## [Given information]
================
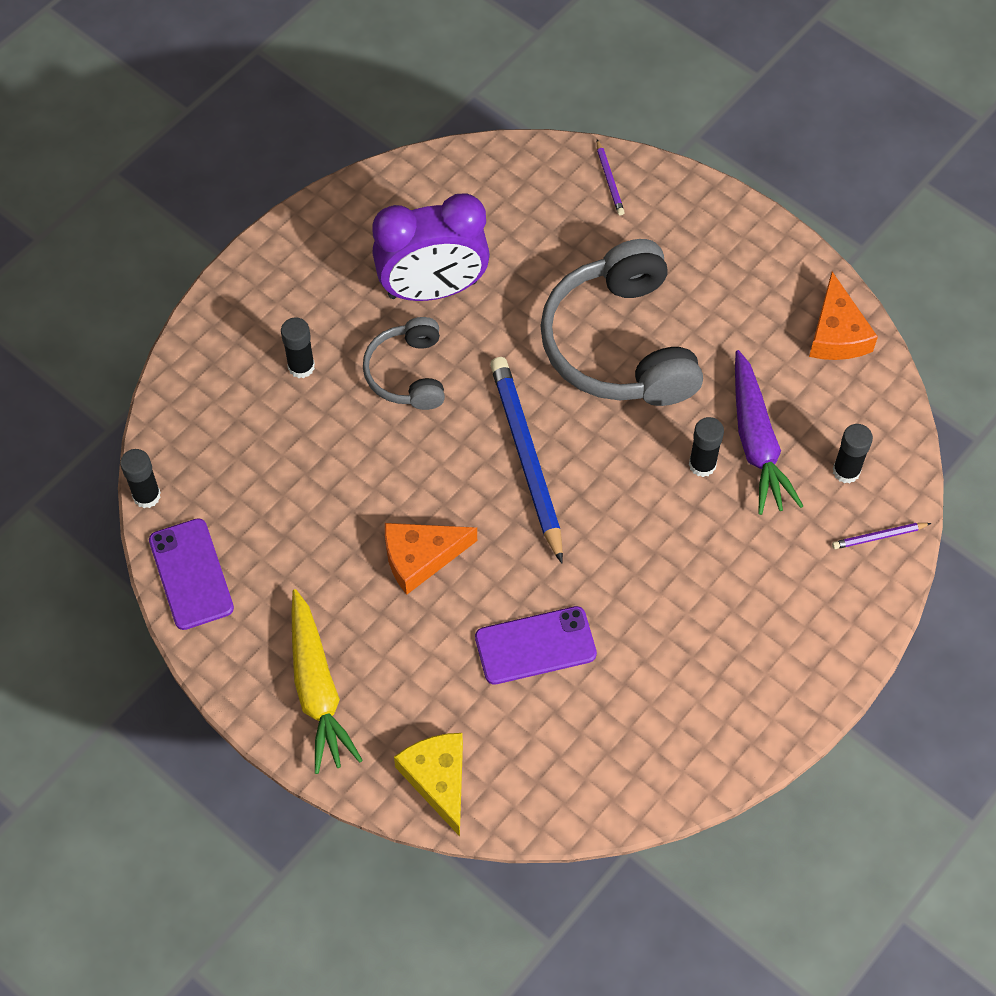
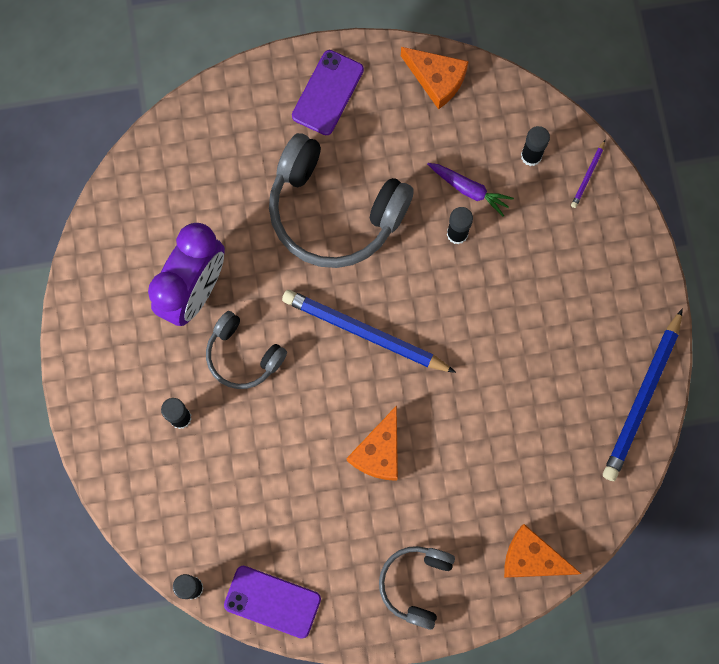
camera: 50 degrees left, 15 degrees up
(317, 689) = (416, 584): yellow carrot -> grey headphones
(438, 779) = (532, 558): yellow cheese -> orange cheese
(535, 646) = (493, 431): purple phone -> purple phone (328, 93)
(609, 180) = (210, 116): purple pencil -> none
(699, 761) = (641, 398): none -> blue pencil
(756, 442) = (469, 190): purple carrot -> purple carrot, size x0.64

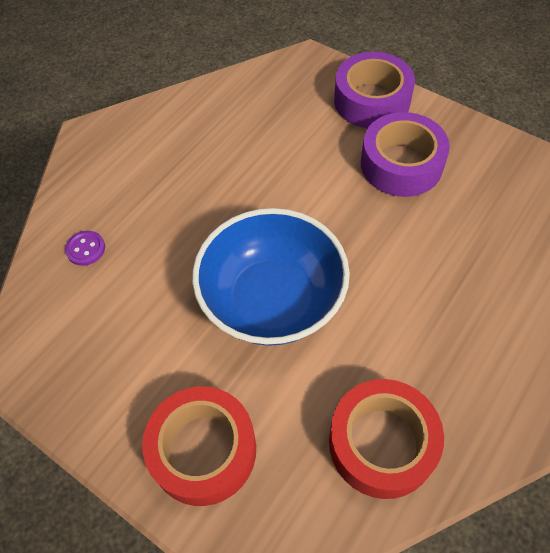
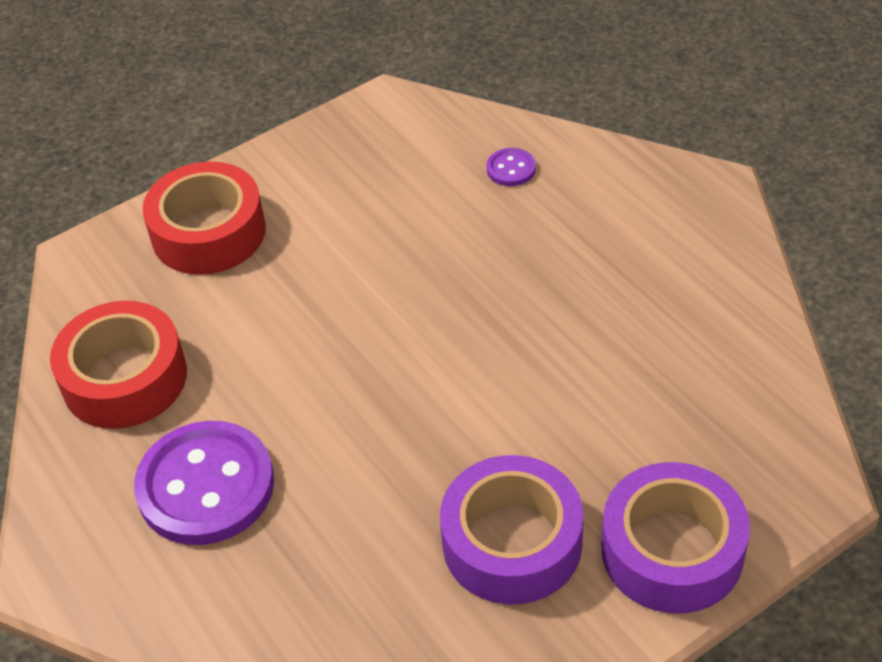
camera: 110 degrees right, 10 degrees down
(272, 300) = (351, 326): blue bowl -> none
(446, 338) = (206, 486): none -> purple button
================
## [Written task]
Set down word for word every line from the one containing "(756, 442) = (469, 190): purple" through the last line of the records above, both ends included. Leave out the pictures.

## [Answer to this problem]
(756, 442) = (469, 190): purple carrot -> purple carrot, size x0.64

camera: 110 degrees right, 10 degrees down
(272, 300) = (351, 326): blue bowl -> none
(446, 338) = (206, 486): none -> purple button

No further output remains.